WHAT TO PRODUCE:
Copy every entry verbatim and skip the pictures.

=== Begin Enclosure ===

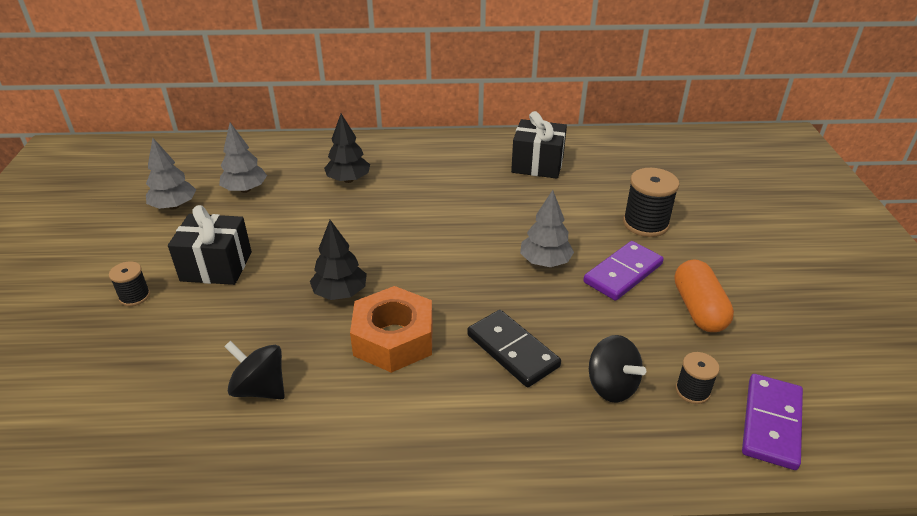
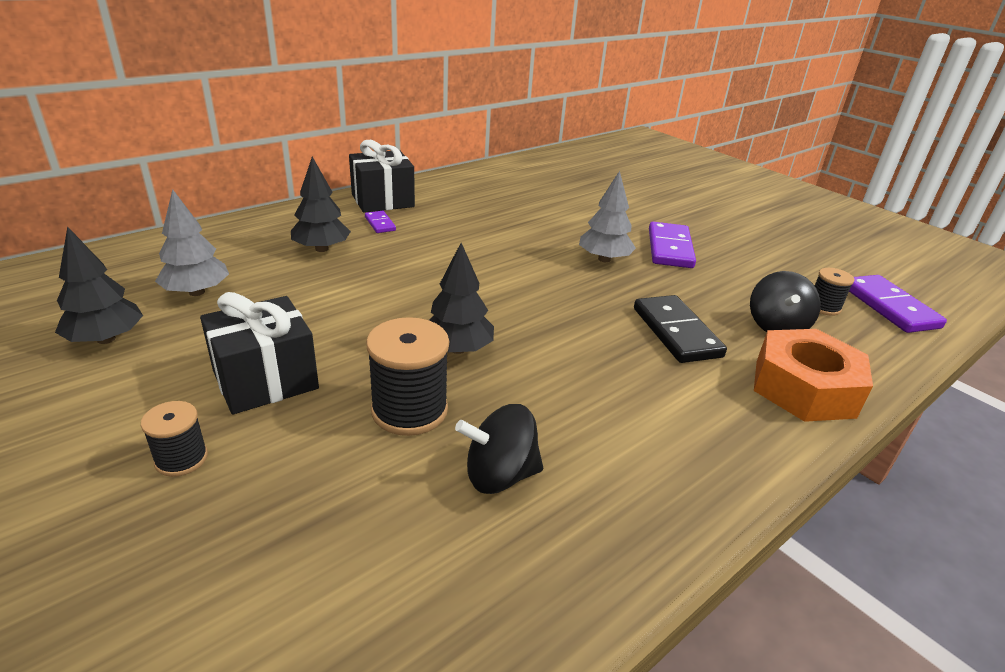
camera: 40 degrees left, 5 degrees down
(174, 206) = (106, 339): grey tree -> black tree
(393, 338) = (568, 366): orange nut -> orange nut (804, 388)
(411, 170) = (380, 224): none -> purple domino
(512, 350) = (676, 332): black domino -> black domino turned 60 degrees clockwise
(537, 164) = (494, 192): black gift -> black gift (382, 200)
(611, 386) = (776, 326): black spinning top -> black spinning top turned 90 degrees clockwise
(645, 223) = (635, 211): black spool -> black spool (409, 410)
(698, 309) = (749, 254): orange capsule -> none

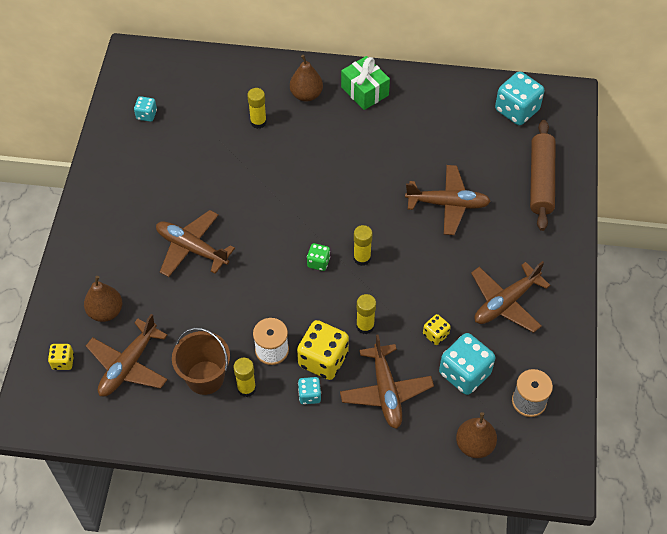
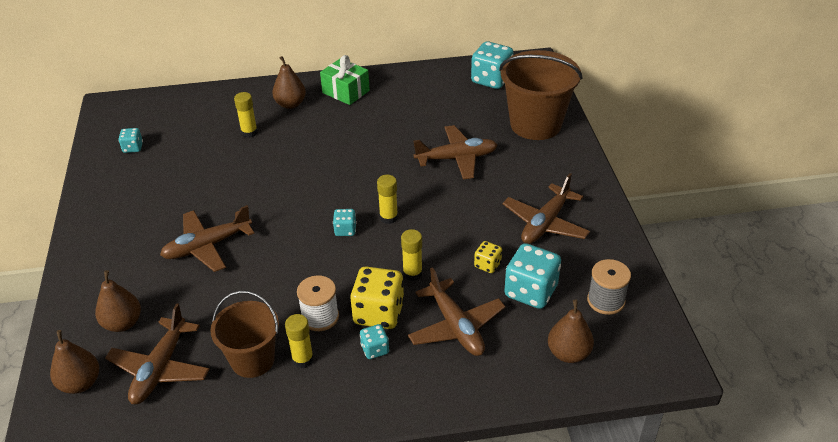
camera: 15 degrees left, 15 degrees down
(63, 362) = (80, 383): yellow dice -> brown pear
(192, 248) = (207, 246): brown plane -> brown plane turned 45 degrees counterclockwise
(318, 262) = (345, 230): green dice -> turquoise dice
(541, 180) = (535, 124): brown rolling pin -> brown bucket

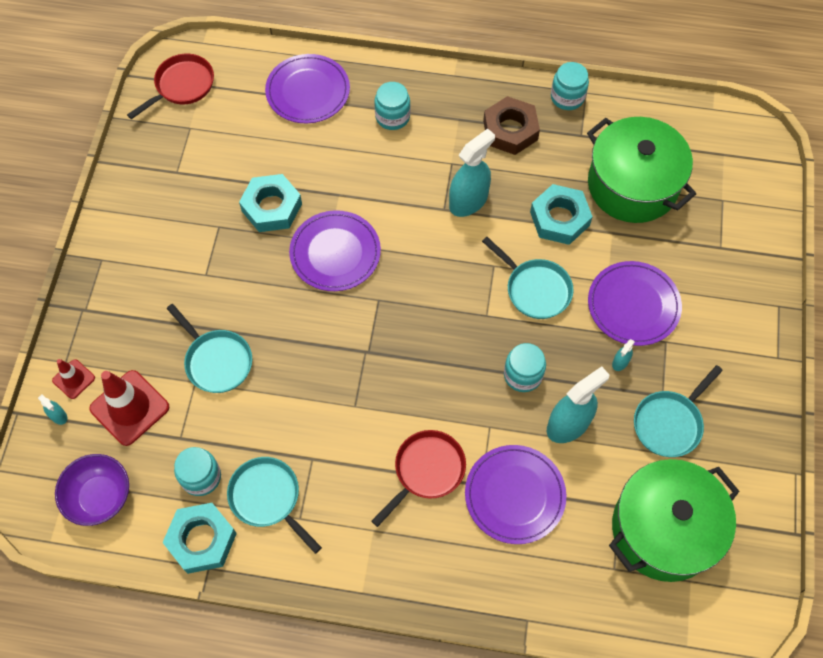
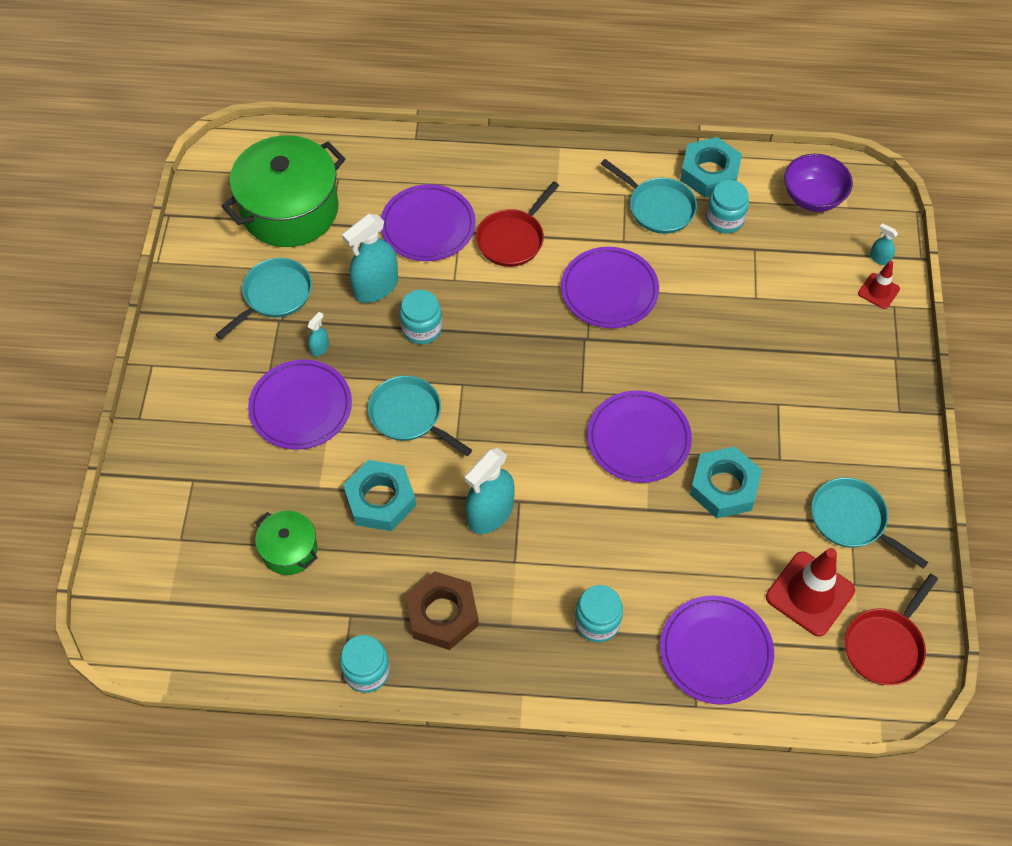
camera: 175 degrees right, 5 degrees down
(129, 408) = (813, 270): red traffic cone -> red traffic cone (810, 594)
(216, 360) = (740, 318): turquoise pan -> turquoise pan (852, 520)
(336, 402) = (609, 290): none -> purple plate
(632, 185) = (289, 550): green pot -> green pot, size x0.50

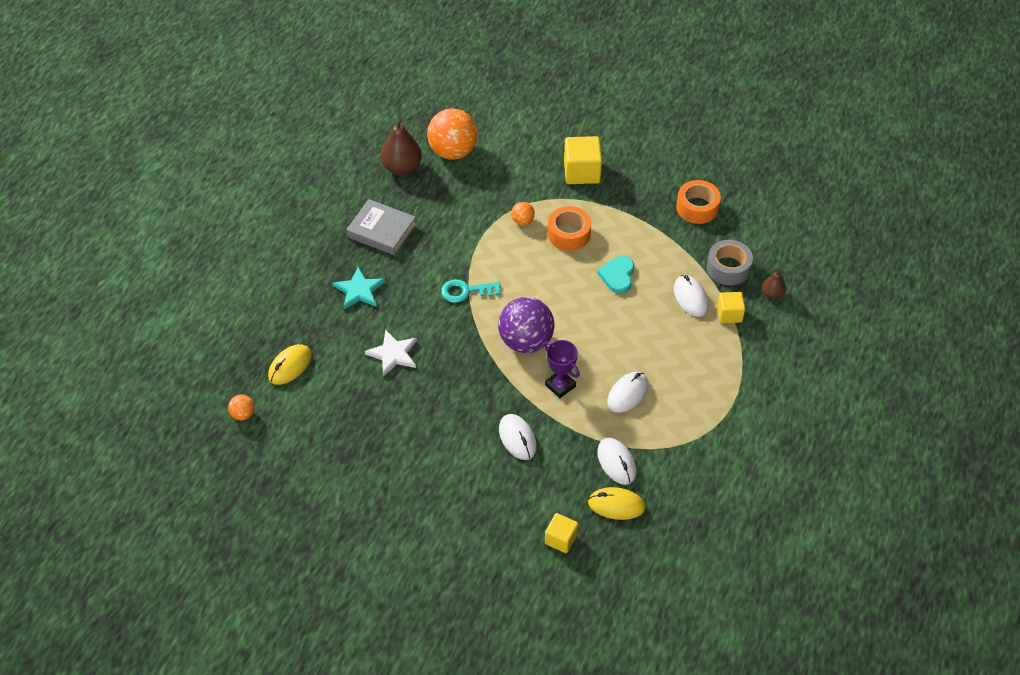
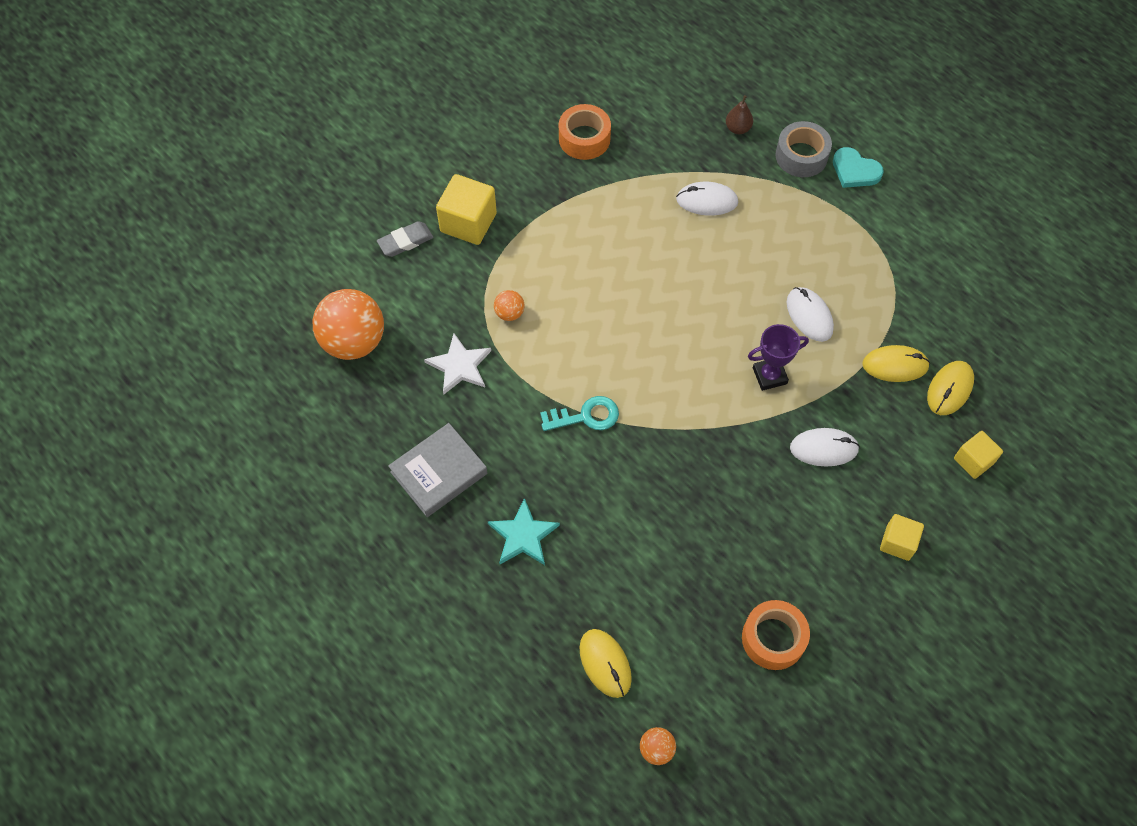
camera: 65 degrees left, 10 degrees up
(393, 354) = (643, 534): white star -> white star (459, 366)
(402, 167) = (345, 409): brown pear -> none
(466, 291) = (586, 416): turquoise key -> turquoise key turned 120 degrees counterclockwise
(526, 341) = (691, 384): purple ball -> none
(545, 146) = (405, 241): none -> grey eraser
(569, 234) = (555, 275): orange tape -> orange tape (773, 638)
(616, 462) = (895, 365): white mouse -> yellow mouse
(617, 276) = (642, 254): turquoise heart -> turquoise heart (855, 171)
(728, 268) = (683, 150): grey tape -> grey tape (801, 156)
(729, 314) = (746, 177): yellow cube -> yellow cube (897, 542)

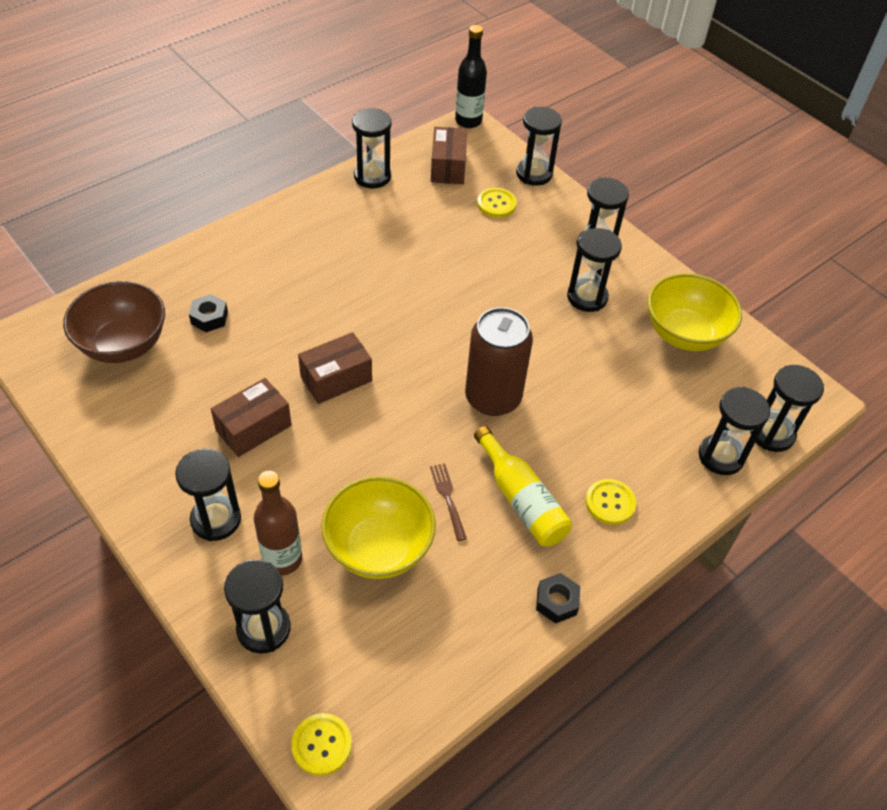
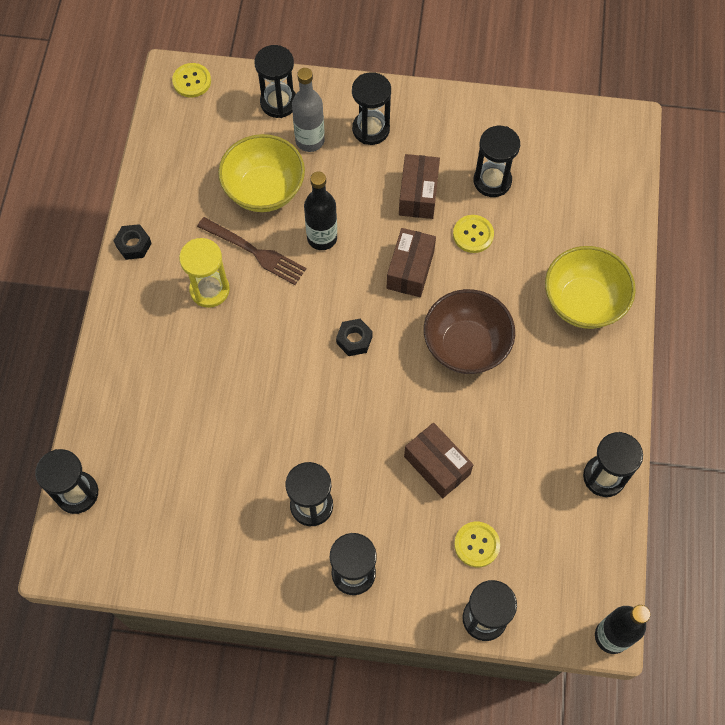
camera: 140 degrees right, 15 degrees up
(123, 344) = (566, 174): brown bowl -> brown bowl (466, 346)
(209, 318) = (543, 239): black nut -> black nut (354, 340)
(282, 559) = (310, 140): brown bottle -> grey bottle
(376, 461) = (322, 238): none -> black bottle
(448, 167) = (561, 551): brown box -> brown box (437, 465)
(448, 498) = (255, 252): brown fork -> brown fork, size x1.62
(493, 398) = (296, 347): brown can -> none
(521, 499) = (209, 290): yellow bottle -> yellow hourglass
(610, 503) = (151, 336): yellow button -> yellow button (473, 234)
(684, 334) = (207, 537): yellow bowl -> yellow bowl (583, 302)
(721, 456) = (102, 439): black hourglass -> black hourglass (492, 181)

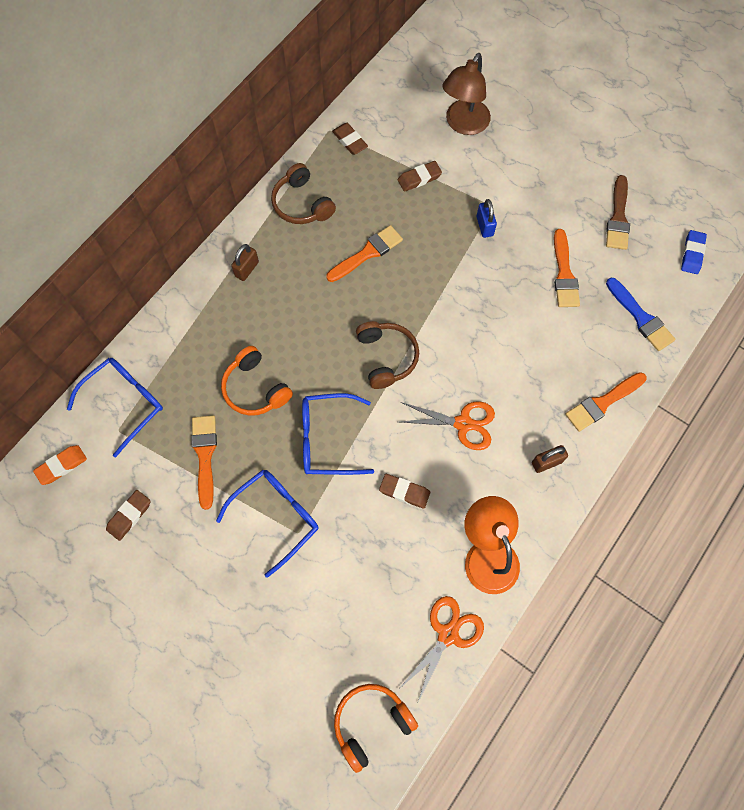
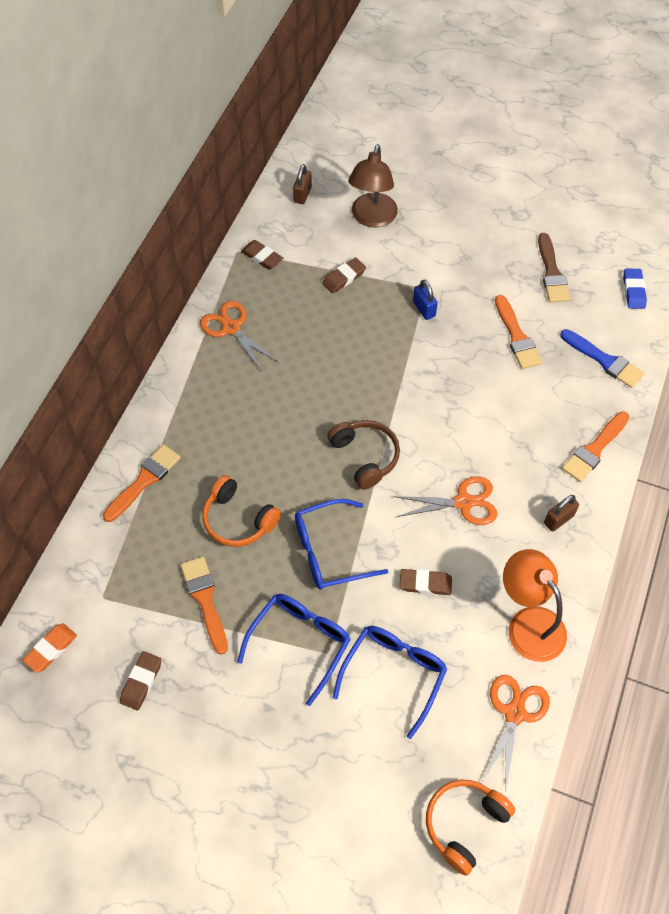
camera: 15 degrees left, 10 degrees down
(125, 403) = (102, 567): blue glasses -> blue glasses (394, 674)
(247, 269) = (193, 404): brown padlock -> brown padlock (302, 195)
(302, 204) = (231, 328): brown headphones -> orange scissors
(367, 253) = (314, 360): orange brush -> orange brush (144, 481)

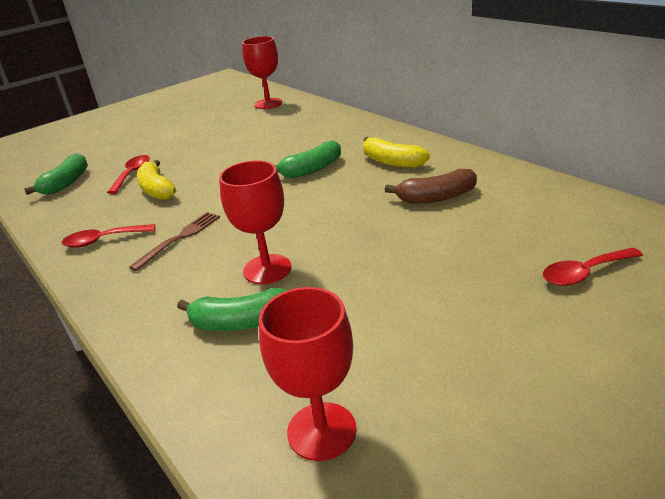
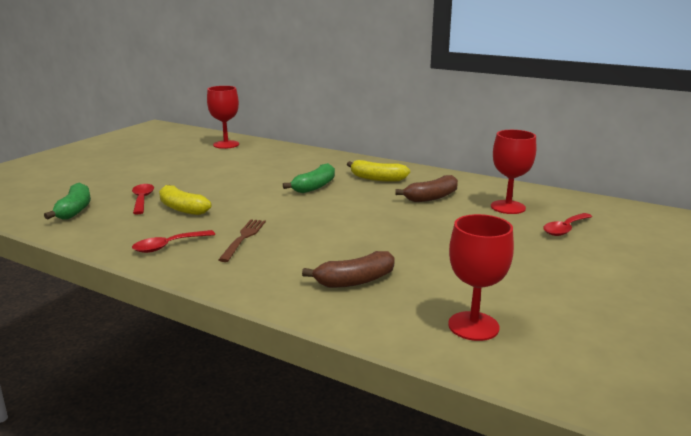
camera: 25 degrees left, 10 degrees down
(241, 322) = (355, 281): green banana -> brown banana
(267, 269) = (342, 249): red goblet -> red goblet (508, 207)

=== End Enclosure ===

RESULT:
camera: 40 degrees left, 5 degrees down
(174, 206) = (106, 339): grey tree -> black tree
(393, 338) = (568, 366): orange nut -> orange nut (804, 388)
(411, 170) = (380, 224): none -> purple domino
(512, 350) = (676, 332): black domino -> black domino turned 60 degrees clockwise
(537, 164) = (494, 192): black gift -> black gift (382, 200)
(611, 386) = (776, 326): black spinning top -> black spinning top turned 90 degrees clockwise
(645, 223) = (635, 211): black spool -> black spool (409, 410)
(698, 309) = (749, 254): orange capsule -> none

camera: 15 degrees left, 15 degrees down
(63, 362) = (80, 383): yellow dice -> brown pear
(192, 248) = (207, 246): brown plane -> brown plane turned 45 degrees counterclockwise
(318, 262) = (345, 230): green dice -> turquoise dice
(541, 180) = (535, 124): brown rolling pin -> brown bucket

camera: 175 degrees right, 5 degrees down
(129, 408) = (813, 270): red traffic cone -> red traffic cone (810, 594)
(216, 360) = (740, 318): turquoise pan -> turquoise pan (852, 520)
(336, 402) = (609, 290): none -> purple plate
(632, 185) = (289, 550): green pot -> green pot, size x0.50

camera: 65 degrees left, 10 degrees up
(393, 354) = (643, 534): white star -> white star (459, 366)
(402, 167) = (345, 409): brown pear -> none
(466, 291) = (586, 416): turquoise key -> turquoise key turned 120 degrees counterclockwise
(526, 341) = (691, 384): purple ball -> none
(545, 146) = (405, 241): none -> grey eraser
(569, 234) = (555, 275): orange tape -> orange tape (773, 638)
(616, 462) = (895, 365): white mouse -> yellow mouse
(617, 276) = (642, 254): turquoise heart -> turquoise heart (855, 171)
(728, 268) = (683, 150): grey tape -> grey tape (801, 156)
(729, 314) = (746, 177): yellow cube -> yellow cube (897, 542)

camera: 140 degrees right, 15 degrees up
(123, 344) = (566, 174): brown bowl -> brown bowl (466, 346)
(209, 318) = (543, 239): black nut -> black nut (354, 340)
(282, 559) = (310, 140): brown bottle -> grey bottle
(376, 461) = (322, 238): none -> black bottle
(448, 167) = (561, 551): brown box -> brown box (437, 465)
(448, 498) = (255, 252): brown fork -> brown fork, size x1.62
(493, 398) = (296, 347): brown can -> none
(521, 499) = (209, 290): yellow bottle -> yellow hourglass
(610, 503) = (151, 336): yellow button -> yellow button (473, 234)
(684, 334) = (207, 537): yellow bowl -> yellow bowl (583, 302)
(721, 456) = (102, 439): black hourglass -> black hourglass (492, 181)

camera: 15 degrees left, 10 degrees down
(125, 403) = (102, 567): blue glasses -> blue glasses (394, 674)
(247, 269) = (193, 404): brown padlock -> brown padlock (302, 195)
(302, 204) = (231, 328): brown headphones -> orange scissors
(367, 253) = (314, 360): orange brush -> orange brush (144, 481)

camera: 25 degrees left, 10 degrees down
(241, 322) = (355, 281): green banana -> brown banana
(267, 269) = (342, 249): red goblet -> red goblet (508, 207)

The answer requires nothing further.